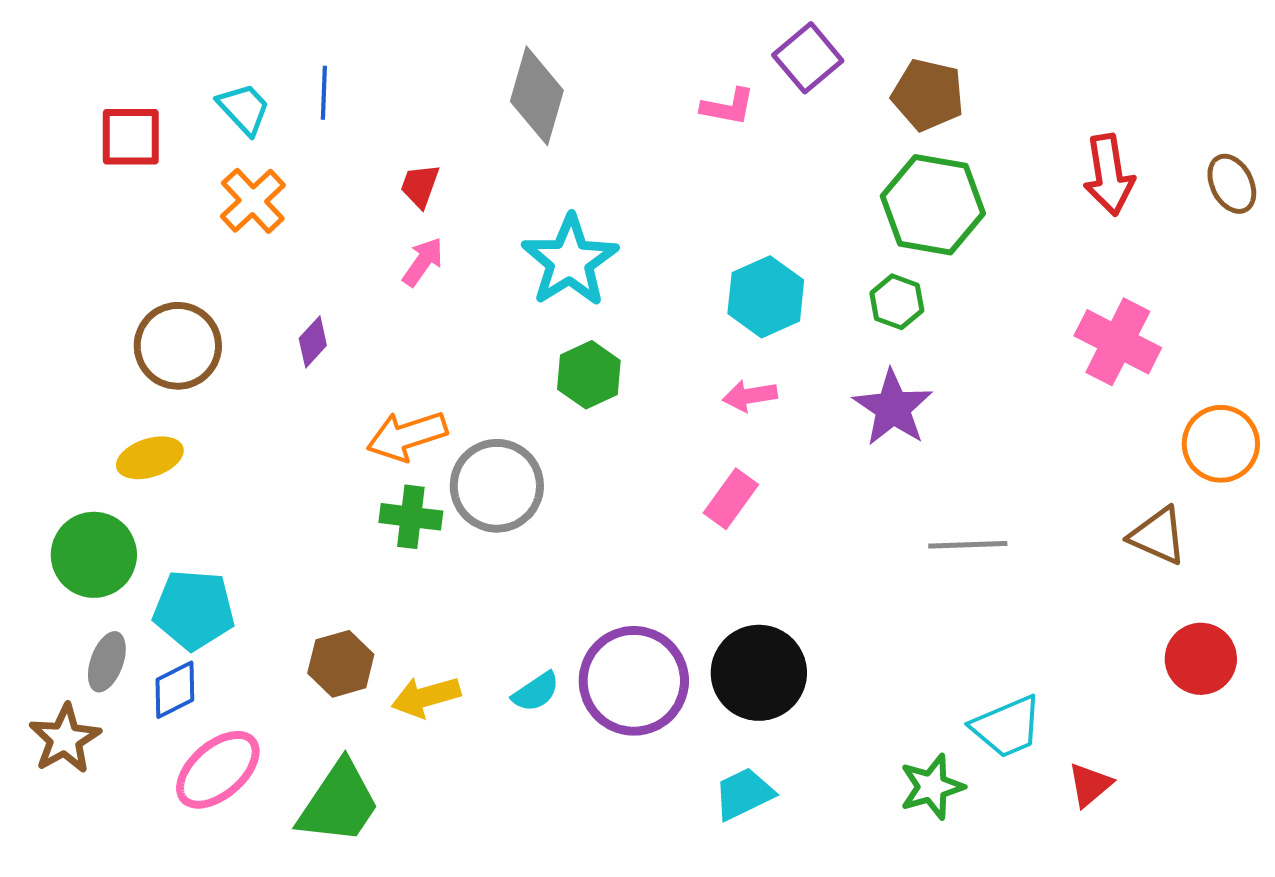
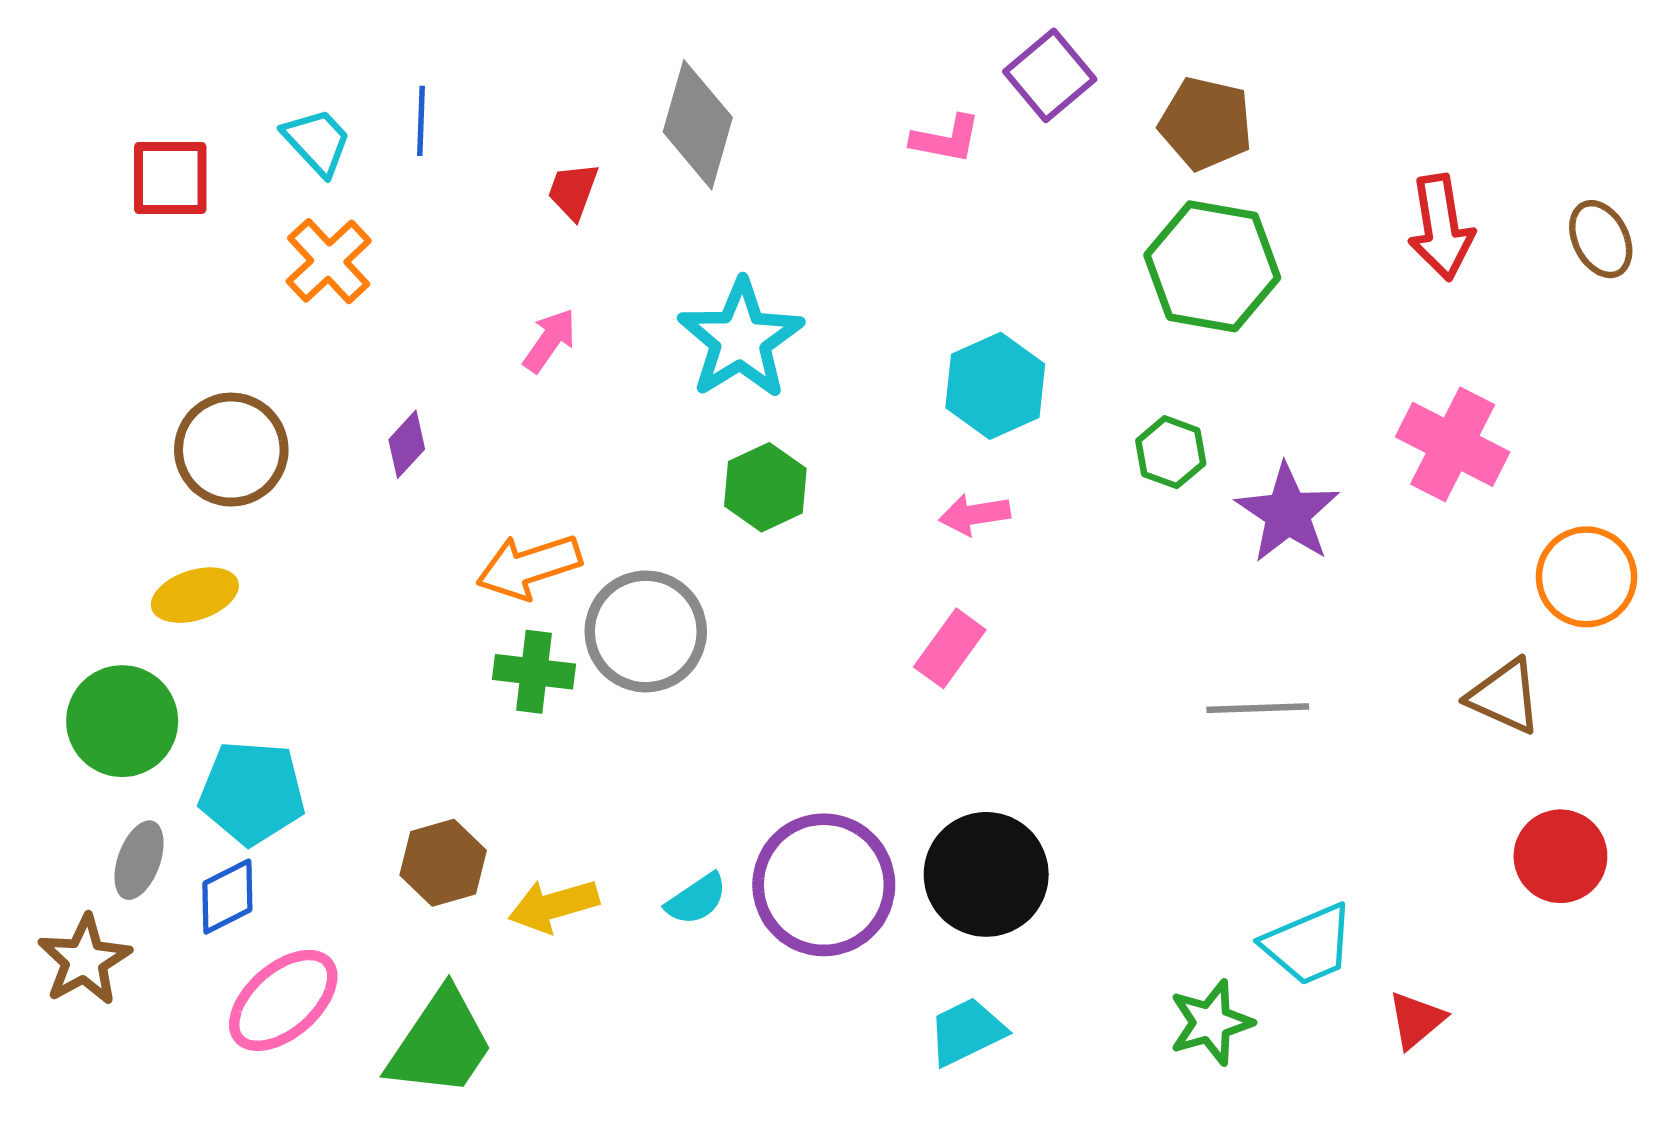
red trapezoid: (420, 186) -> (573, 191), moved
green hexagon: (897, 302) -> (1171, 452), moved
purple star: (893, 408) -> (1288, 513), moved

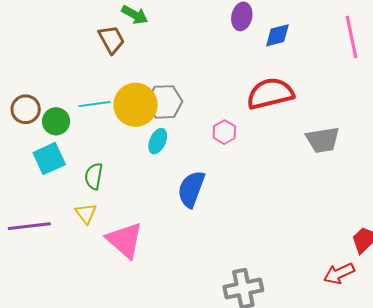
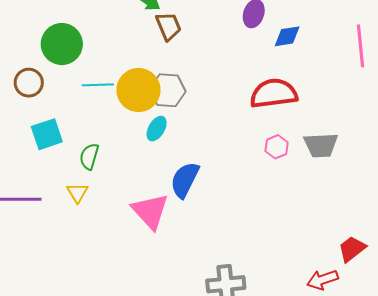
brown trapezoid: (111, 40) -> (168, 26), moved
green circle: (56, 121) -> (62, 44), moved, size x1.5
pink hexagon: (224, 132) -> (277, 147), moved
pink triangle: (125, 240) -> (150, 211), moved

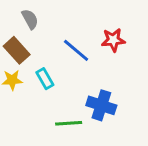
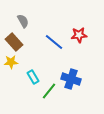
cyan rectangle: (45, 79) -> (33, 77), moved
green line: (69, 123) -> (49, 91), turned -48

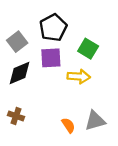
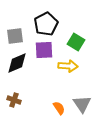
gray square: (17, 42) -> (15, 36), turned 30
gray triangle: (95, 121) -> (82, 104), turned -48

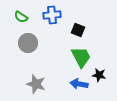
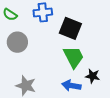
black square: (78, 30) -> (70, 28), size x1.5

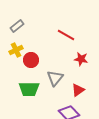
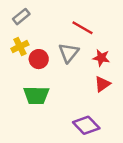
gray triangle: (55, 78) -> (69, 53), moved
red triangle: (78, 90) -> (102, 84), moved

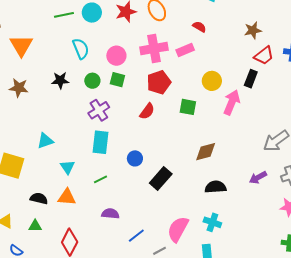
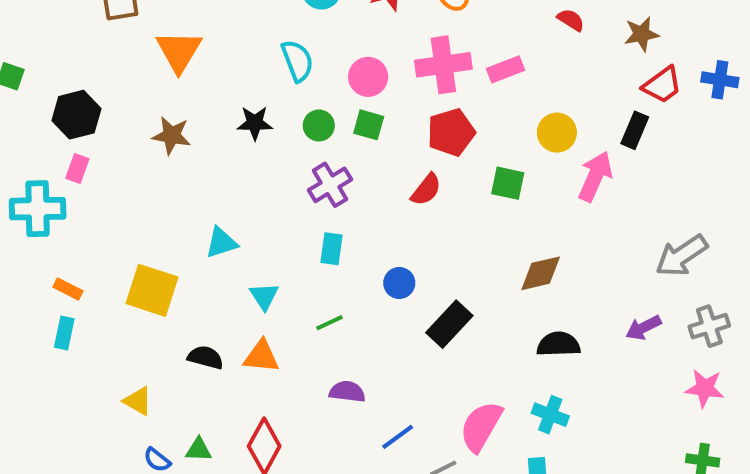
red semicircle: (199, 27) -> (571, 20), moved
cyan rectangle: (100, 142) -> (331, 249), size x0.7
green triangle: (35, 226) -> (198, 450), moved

*WORK ITEM*: Could you write out the records exactly while omitting every picture?

*RESULT OF THE EXERCISE*:
red trapezoid: (420, 186) -> (573, 191), moved
green hexagon: (897, 302) -> (1171, 452), moved
purple star: (893, 408) -> (1288, 513), moved

brown trapezoid: (111, 40) -> (168, 26), moved
green circle: (56, 121) -> (62, 44), moved, size x1.5
pink hexagon: (224, 132) -> (277, 147), moved
pink triangle: (125, 240) -> (150, 211), moved

cyan rectangle: (45, 79) -> (33, 77), moved
green line: (69, 123) -> (49, 91), turned -48

gray square: (17, 42) -> (15, 36), turned 30
gray triangle: (95, 121) -> (82, 104), turned -48

black square: (78, 30) -> (70, 28), size x1.5

gray triangle: (55, 78) -> (69, 53), moved
red triangle: (78, 90) -> (102, 84), moved

red semicircle: (199, 27) -> (571, 20), moved
cyan rectangle: (100, 142) -> (331, 249), size x0.7
green triangle: (35, 226) -> (198, 450), moved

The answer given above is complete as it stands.